● The request
Rewrite the records below, swapping "zero-indexed" for "0-indexed" and keeping every other word and number the same. Leave the pictures out of your answer.

---------------

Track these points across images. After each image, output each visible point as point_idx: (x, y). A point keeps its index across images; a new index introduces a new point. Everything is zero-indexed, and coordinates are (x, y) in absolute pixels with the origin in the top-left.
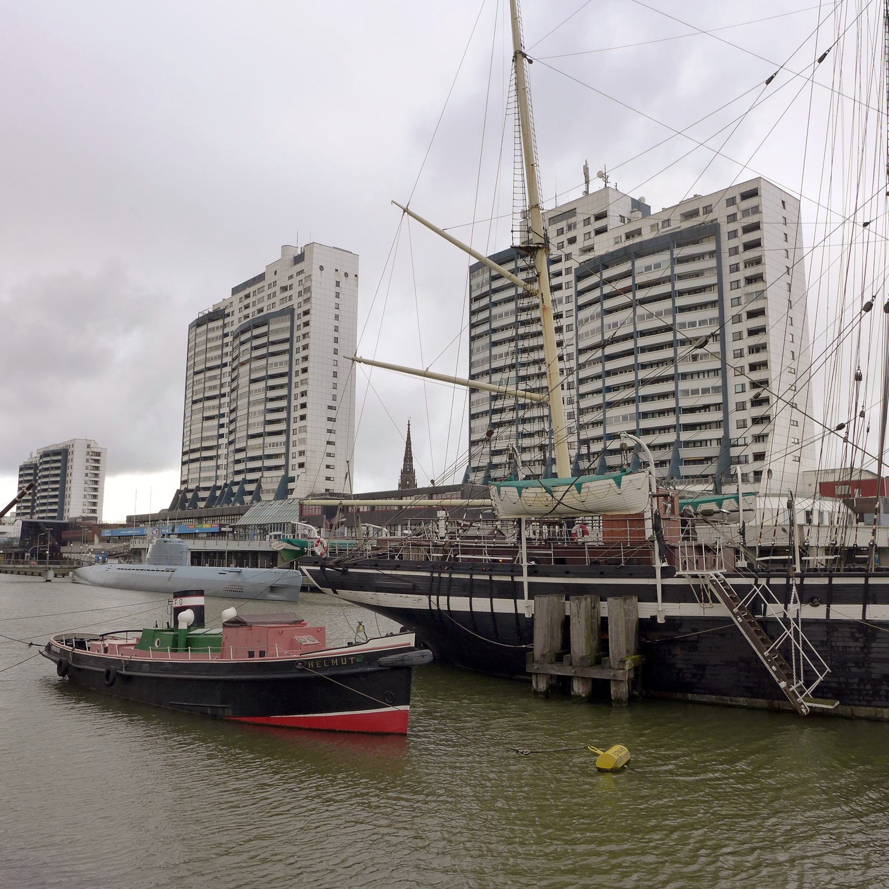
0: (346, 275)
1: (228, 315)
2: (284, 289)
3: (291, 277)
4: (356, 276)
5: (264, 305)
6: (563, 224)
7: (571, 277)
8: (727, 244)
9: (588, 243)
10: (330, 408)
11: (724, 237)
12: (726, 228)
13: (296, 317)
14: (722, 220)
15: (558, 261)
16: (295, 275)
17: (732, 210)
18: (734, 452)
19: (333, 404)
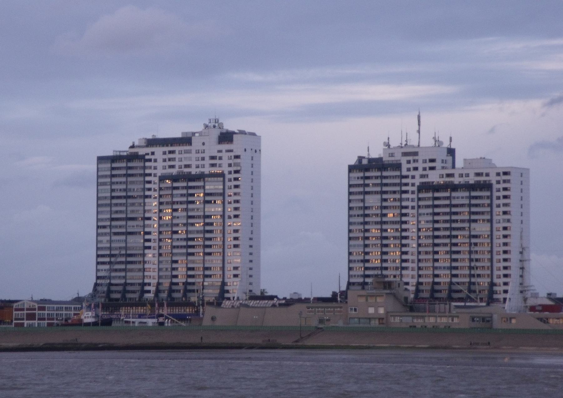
0: (256, 151)
1: (150, 160)
2: (213, 158)
3: (220, 151)
4: (260, 150)
5: (194, 163)
6: (411, 158)
7: (415, 189)
8: (495, 194)
9: (424, 173)
10: (251, 239)
11: (494, 190)
12: (495, 186)
13: (227, 180)
14: (494, 182)
15: (407, 177)
16: (224, 151)
17: (498, 178)
18: (495, 288)
19: (251, 236)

---------------

● Solution to this exercise
Track these points across images. After each image, output each visible point as point_idx: (x, y). A point keeps its index across images; a new index introduces a new point. Everything is 0-indexed, and coordinates are (x, y) in absolute pixels with the origin in the top-left.
0: (346, 275)
1: (228, 315)
2: (284, 289)
3: (291, 277)
4: (356, 276)
5: (264, 305)
6: (563, 224)
7: (571, 277)
8: (727, 244)
9: (588, 243)
10: (330, 408)
11: (724, 237)
12: (726, 228)
13: (296, 317)
14: (722, 220)
15: (558, 261)
16: (295, 275)
17: (732, 210)
18: (734, 452)
19: (333, 404)
0: (256, 151)
1: (150, 160)
2: (213, 158)
3: (220, 151)
4: (260, 150)
5: (194, 163)
6: (411, 158)
7: (415, 189)
8: (495, 194)
9: (424, 173)
10: (251, 239)
11: (494, 190)
12: (495, 186)
13: (227, 180)
14: (494, 182)
15: (407, 177)
16: (224, 151)
17: (498, 178)
18: (495, 288)
19: (251, 236)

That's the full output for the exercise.